# [Task to complete]
What you write should be an exact repeat of the lines from the one with "The black pyramid" through the final line below, minus the pictures.

○ ○ ○ ○ ○

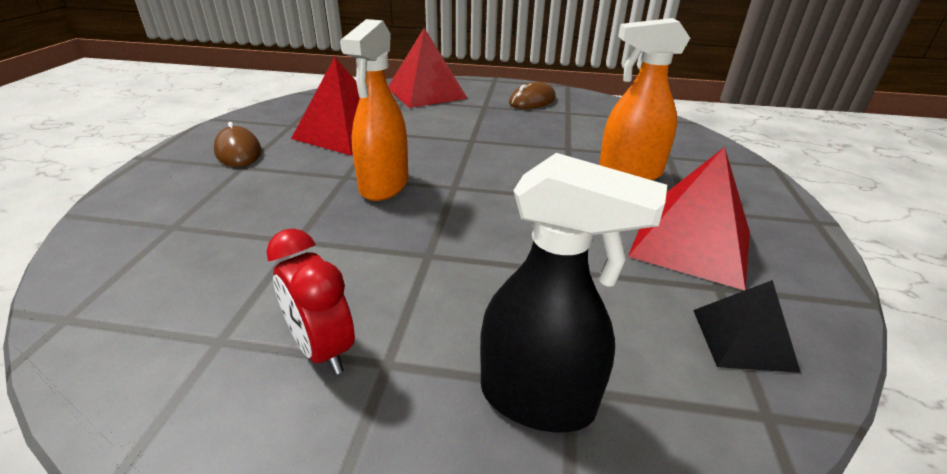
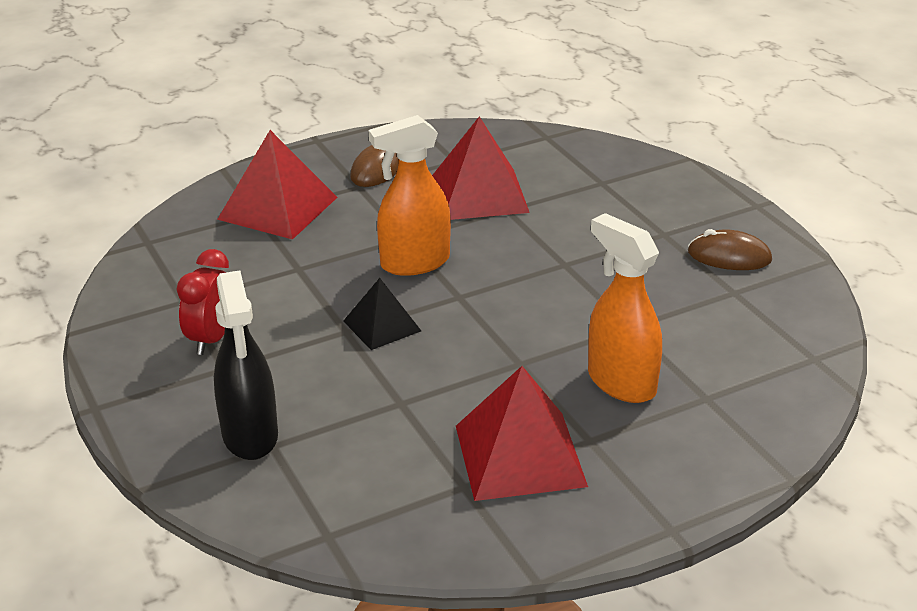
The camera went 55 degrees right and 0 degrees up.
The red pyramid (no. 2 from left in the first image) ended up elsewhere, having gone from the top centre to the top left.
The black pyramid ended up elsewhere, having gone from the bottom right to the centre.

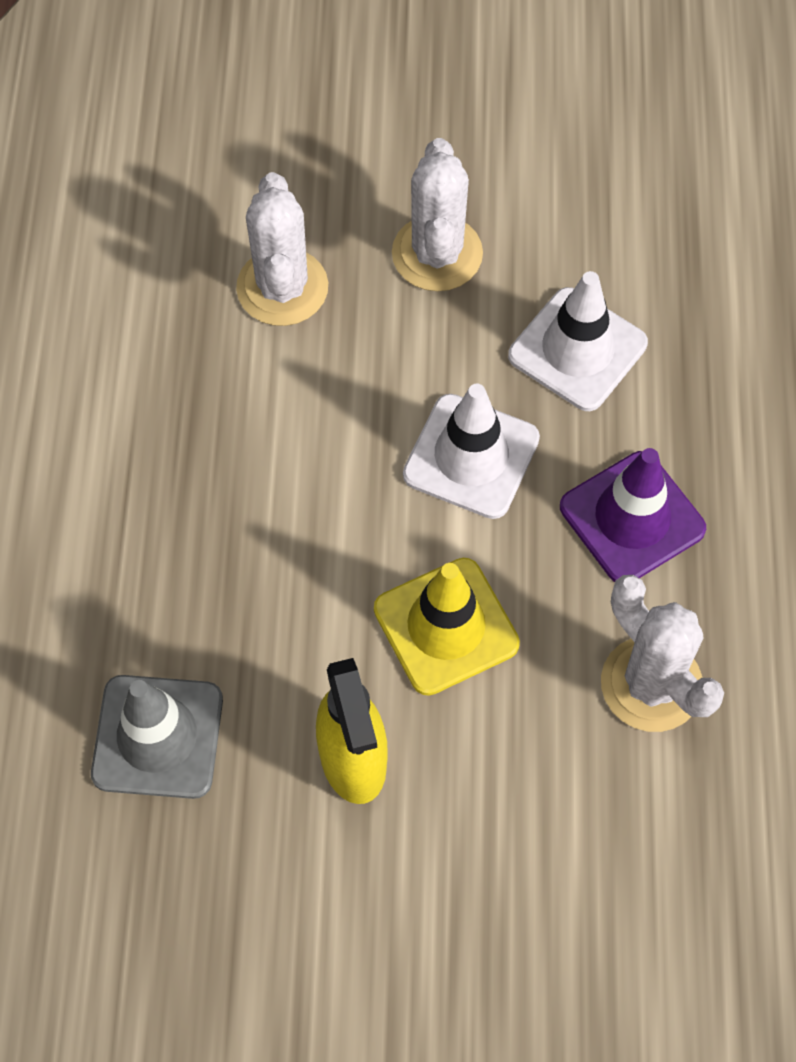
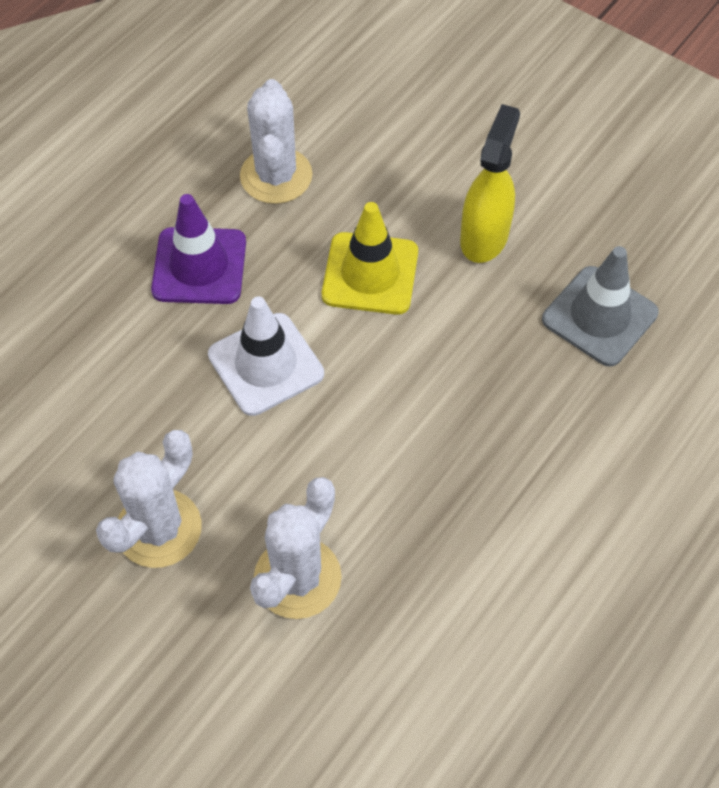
The camera went 145 degrees left and 5 degrees down.
The second view lost the white traffic cone (no. 2 from left) at the top right.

○ ○ ○ ○ ○

# [Answer to the exercise]
The black pyramid ended up elsewhere, having gone from the bottom right to the centre.

The camera went 145 degrees left and 5 degrees down.
The second view lost the white traffic cone (no. 2 from left) at the top right.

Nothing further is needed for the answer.